Collected data entries:
————————

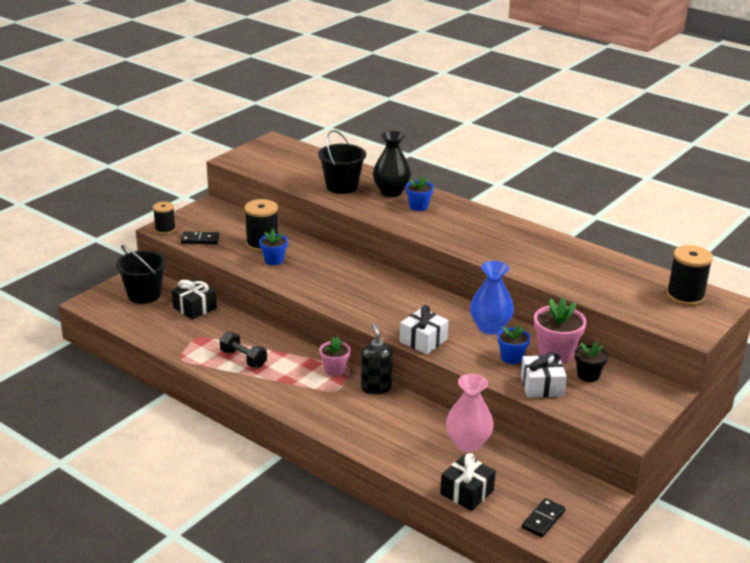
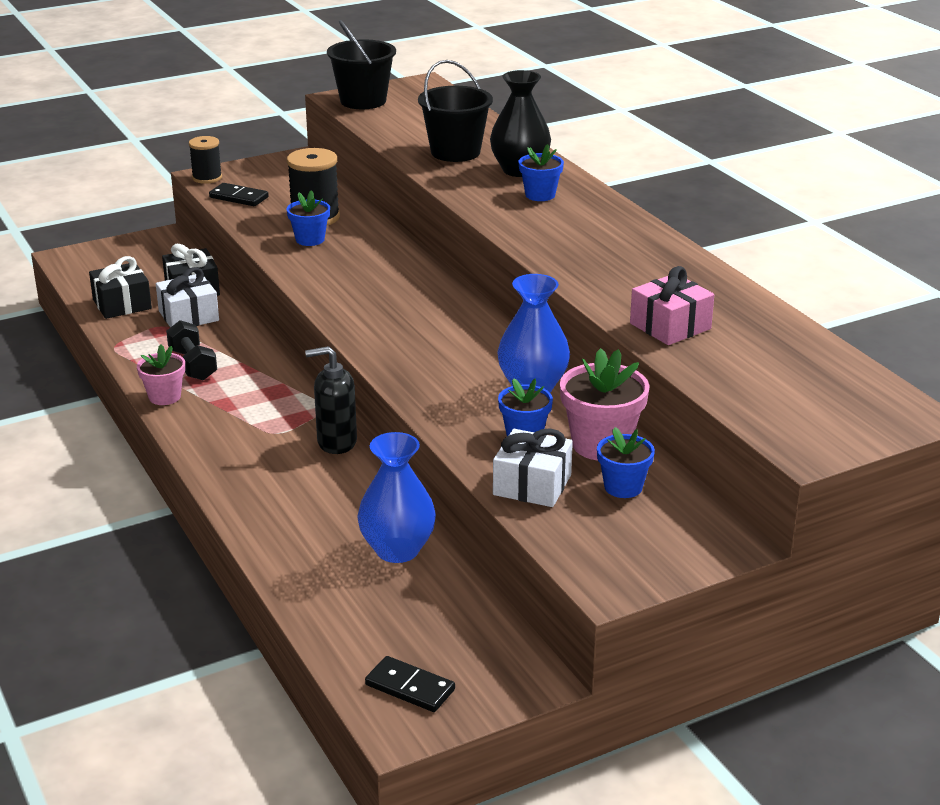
camera: 25 degrees right, 0 degrees up
(144, 295) = (145, 261): black bucket -> black bucket (363, 101)
(334, 369) = (301, 406): pink flower pot -> pink flower pot (164, 397)
(376, 387) = (336, 442): black soap dispenser -> black soap dispenser turned 105 degrees counterclockwise
(423, 340) = (414, 383): white gift -> white gift (188, 316)
(467, 492) = (331, 616): black gift -> black gift (122, 304)
(468, 443) = (397, 550): pink vase -> blue vase
(543, 519) = (410, 687): black domino -> black domino turned 60 degrees clockwise
(564, 276) = (670, 326): none -> pink gift
(588, 375) = (623, 487): black flower pot -> blue flower pot
(685, 296) = (848, 395): black spool -> none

————————

**Task statement**
Without the pictures, return the records above exactly as given.

**Answer to the exercise**
camera: 25 degrees right, 0 degrees up
(144, 295) = (145, 261): black bucket -> black bucket (363, 101)
(334, 369) = (301, 406): pink flower pot -> pink flower pot (164, 397)
(376, 387) = (336, 442): black soap dispenser -> black soap dispenser turned 105 degrees counterclockwise
(423, 340) = (414, 383): white gift -> white gift (188, 316)
(467, 492) = (331, 616): black gift -> black gift (122, 304)
(468, 443) = (397, 550): pink vase -> blue vase
(543, 519) = (410, 687): black domino -> black domino turned 60 degrees clockwise
(564, 276) = (670, 326): none -> pink gift
(588, 375) = (623, 487): black flower pot -> blue flower pot
(685, 296) = (848, 395): black spool -> none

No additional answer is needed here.